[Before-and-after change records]
□ □ □ □ □ □ □

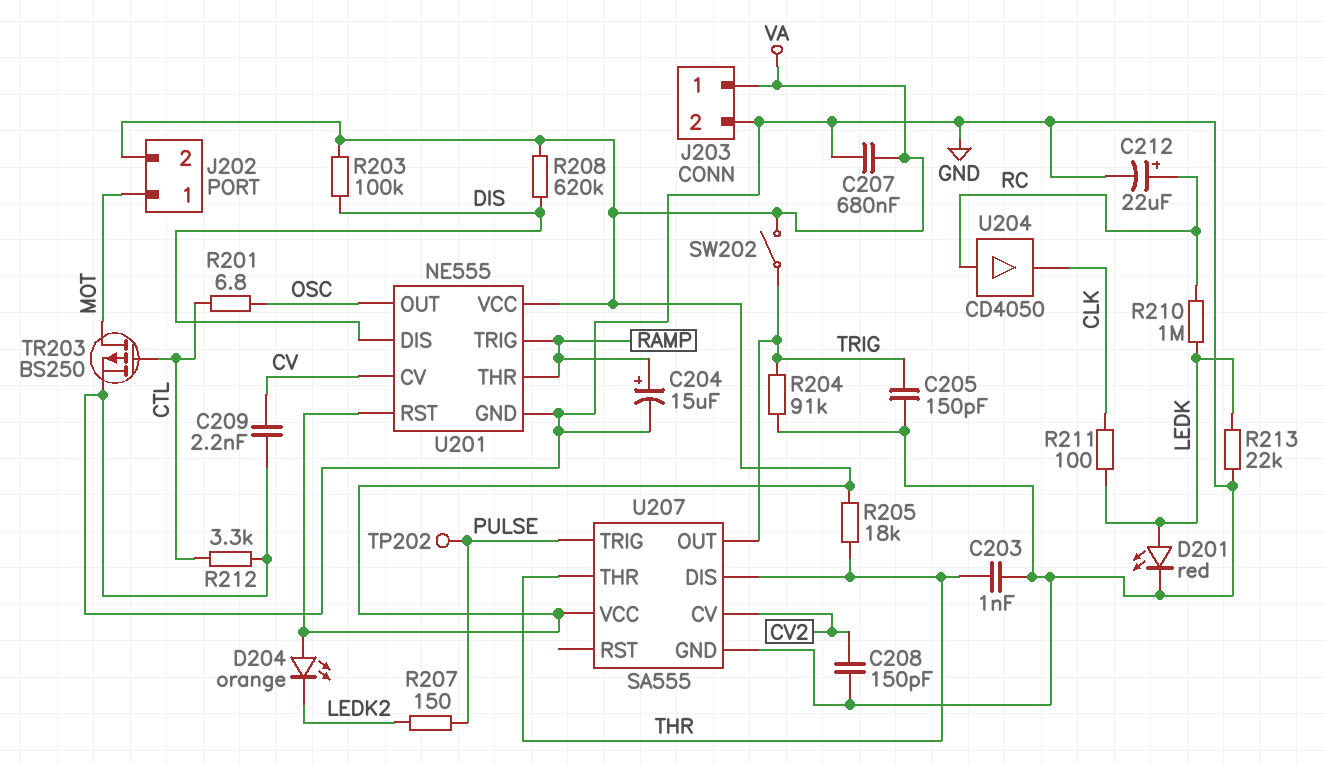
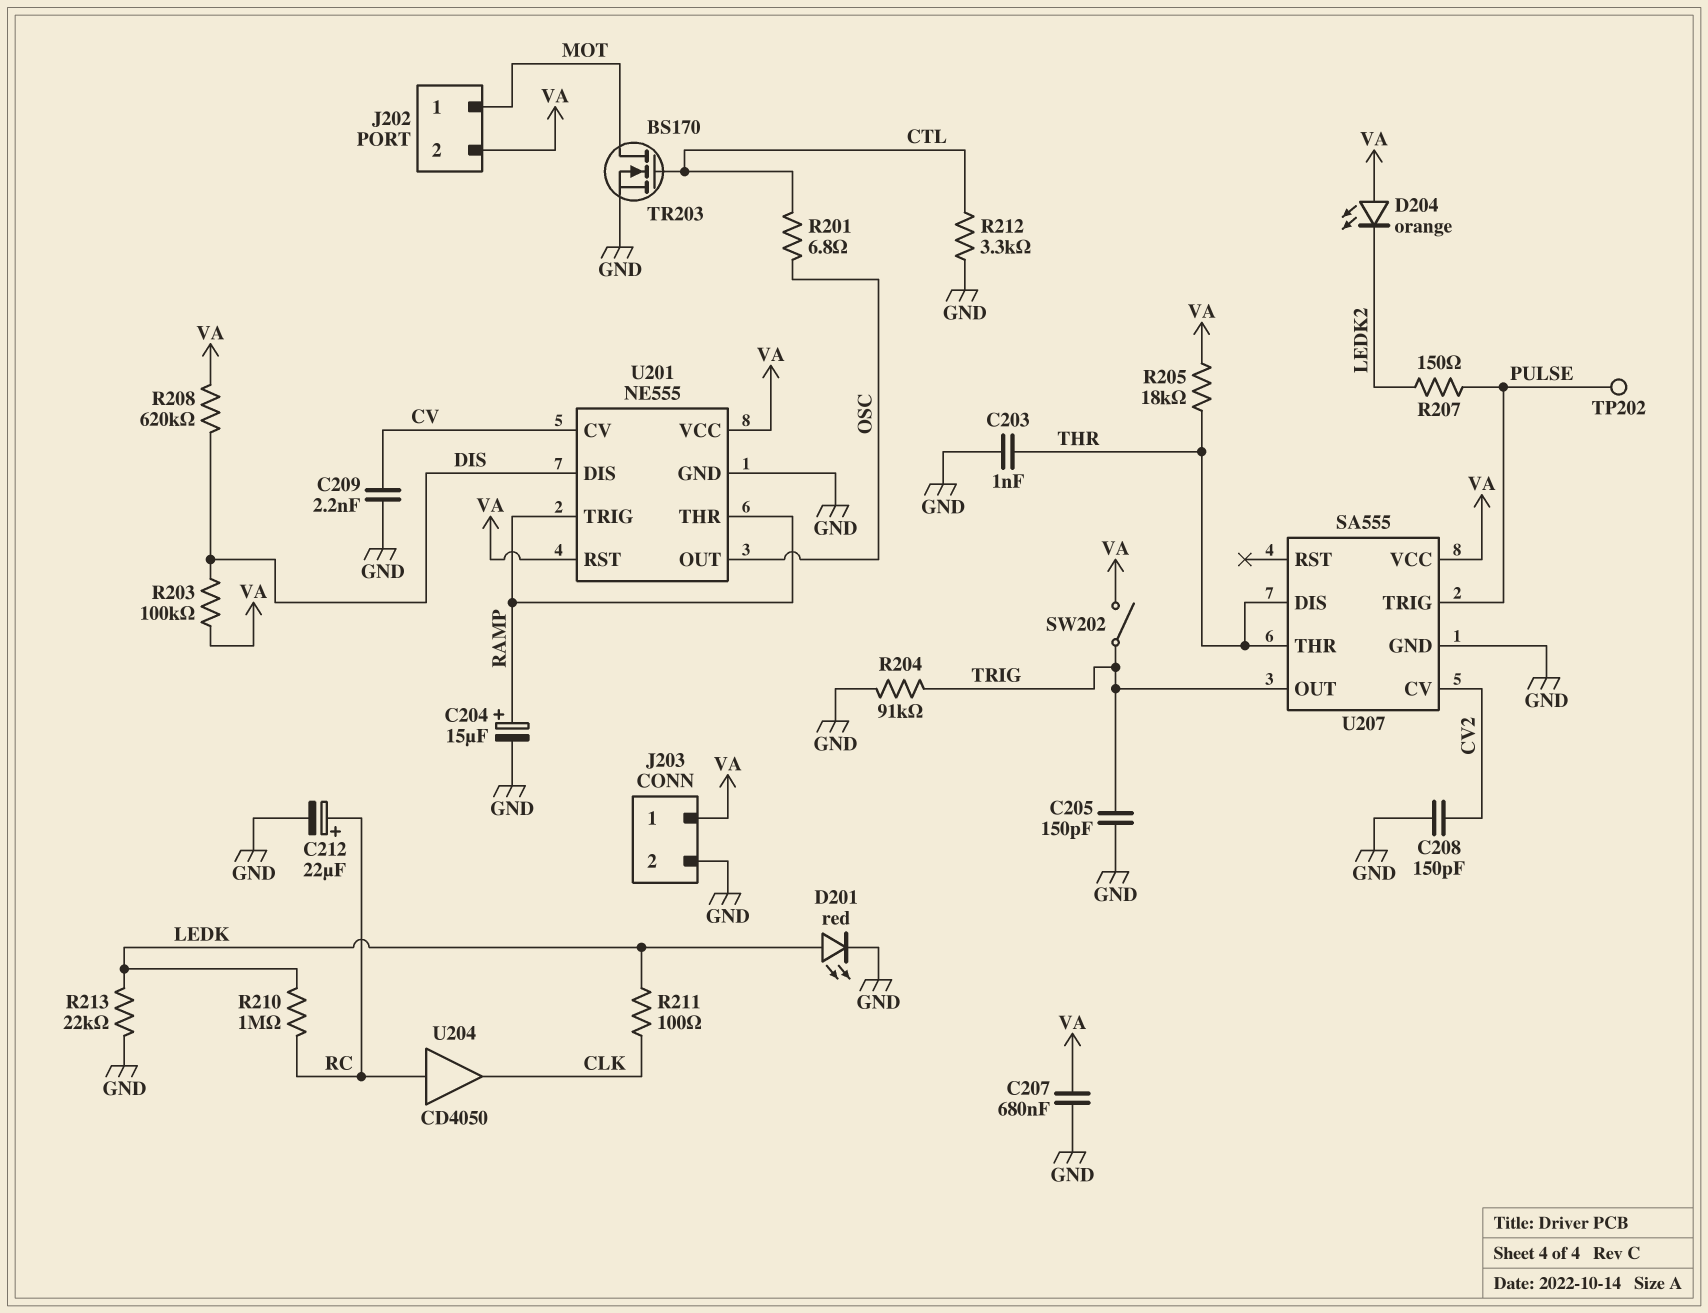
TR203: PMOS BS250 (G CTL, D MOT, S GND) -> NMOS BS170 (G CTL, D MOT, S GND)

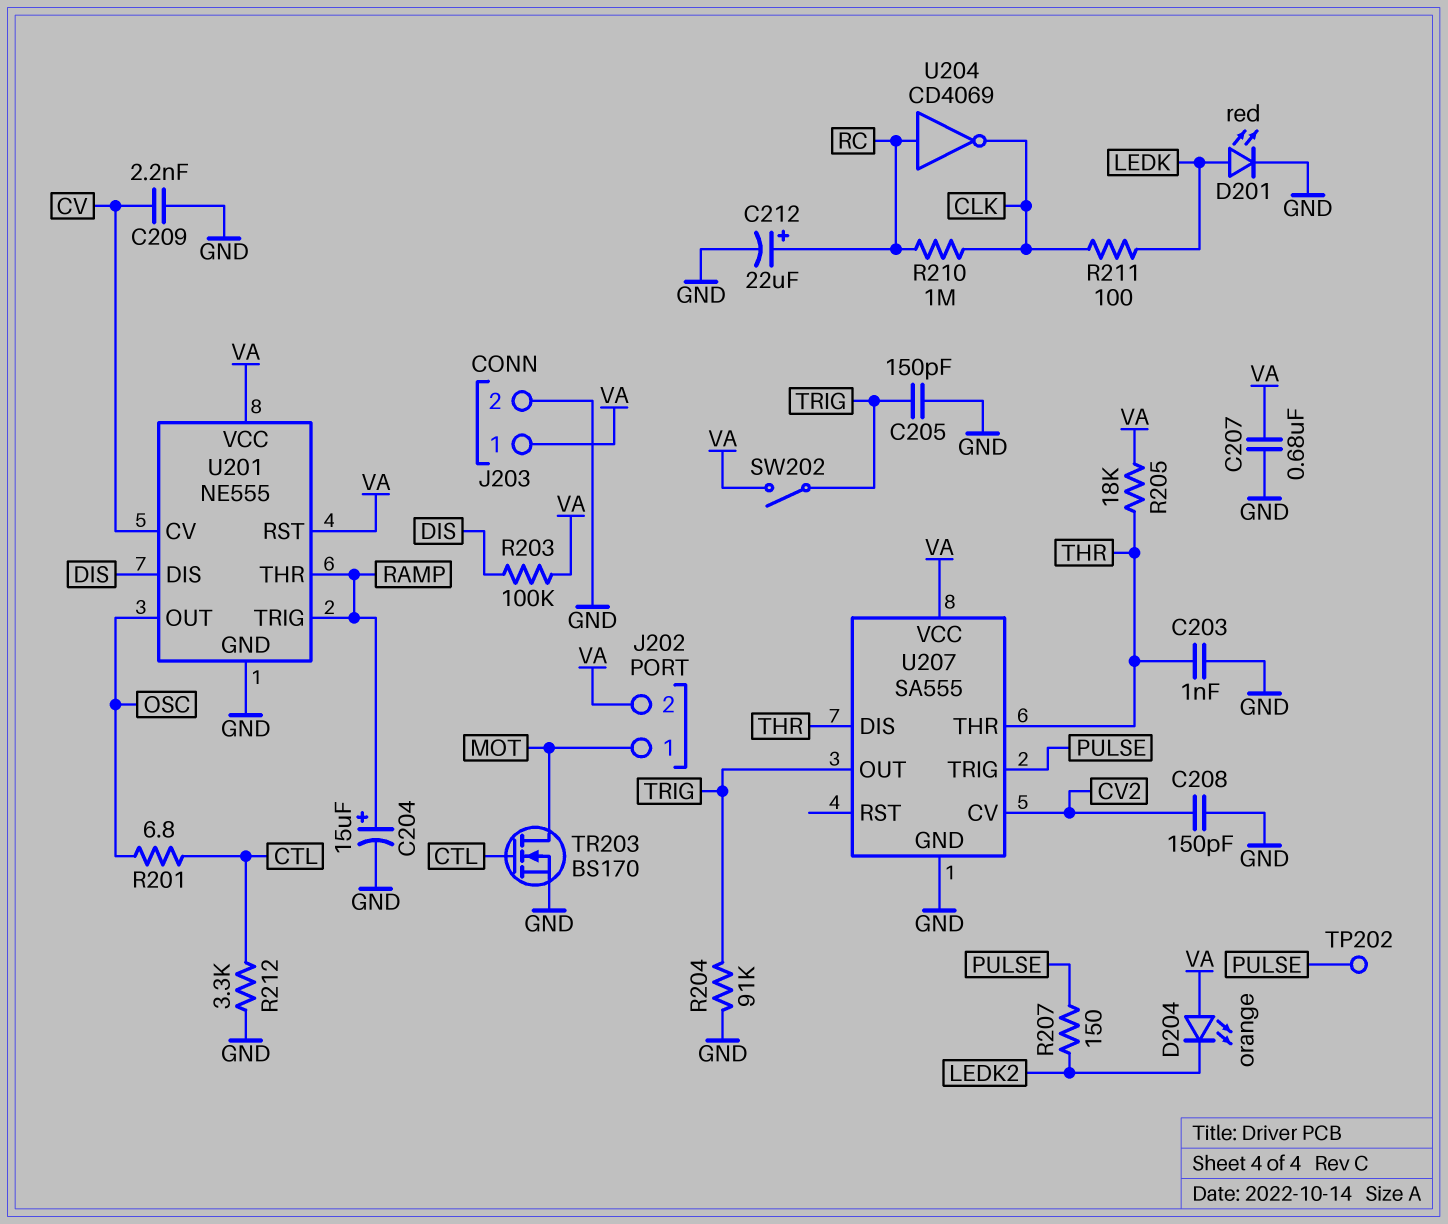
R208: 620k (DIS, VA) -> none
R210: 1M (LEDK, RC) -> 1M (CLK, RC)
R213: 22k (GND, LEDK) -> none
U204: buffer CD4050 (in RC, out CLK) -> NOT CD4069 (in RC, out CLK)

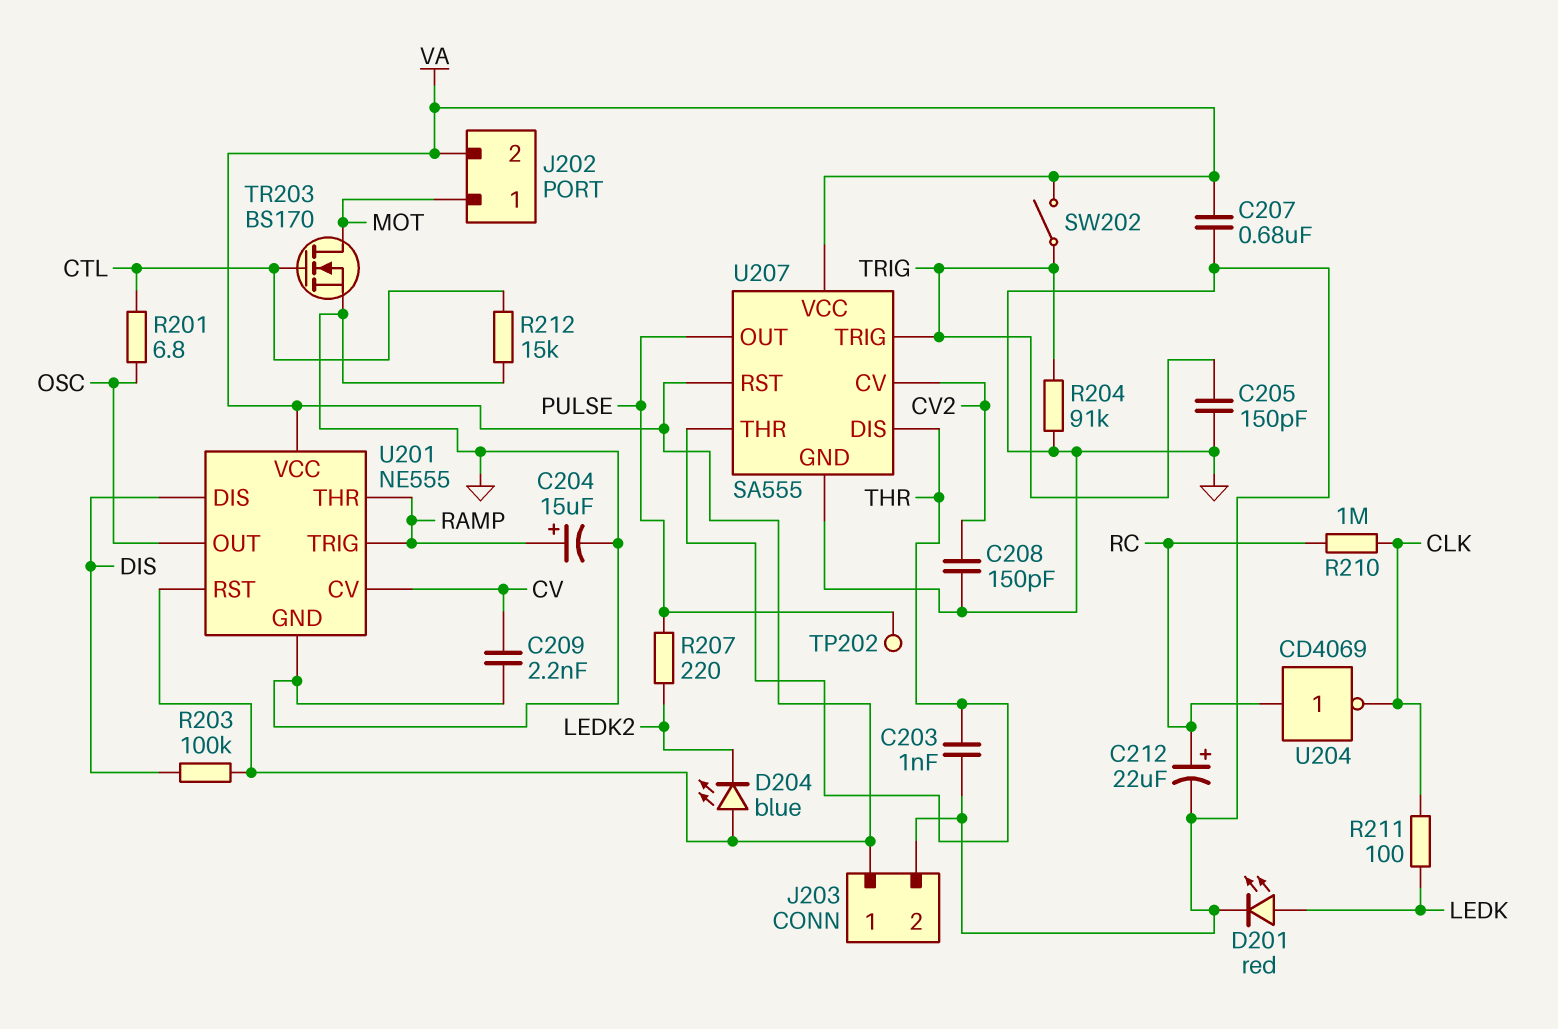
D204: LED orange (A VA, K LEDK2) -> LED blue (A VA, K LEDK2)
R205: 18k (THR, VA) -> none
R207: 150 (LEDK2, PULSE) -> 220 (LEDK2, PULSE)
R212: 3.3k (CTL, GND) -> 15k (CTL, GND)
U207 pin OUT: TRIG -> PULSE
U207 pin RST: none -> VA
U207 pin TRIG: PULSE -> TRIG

□ □ □ □ □ □ □

### EXERCISE REQUIREMENTS
Starting at the line containing "R210: 1M (LEDK, RC) -> 1M (CLK, RC)" and stopping at the line containing "R207: 150 (LEDK2, PULSE)", output each line exactly as it appears above. Leave out the pictures.

### OUTPUT BELOW
R210: 1M (LEDK, RC) -> 1M (CLK, RC)
R213: 22k (GND, LEDK) -> none
U204: buffer CD4050 (in RC, out CLK) -> NOT CD4069 (in RC, out CLK)

D204: LED orange (A VA, K LEDK2) -> LED blue (A VA, K LEDK2)
R205: 18k (THR, VA) -> none
R207: 150 (LEDK2, PULSE) -> 220 (LEDK2, PULSE)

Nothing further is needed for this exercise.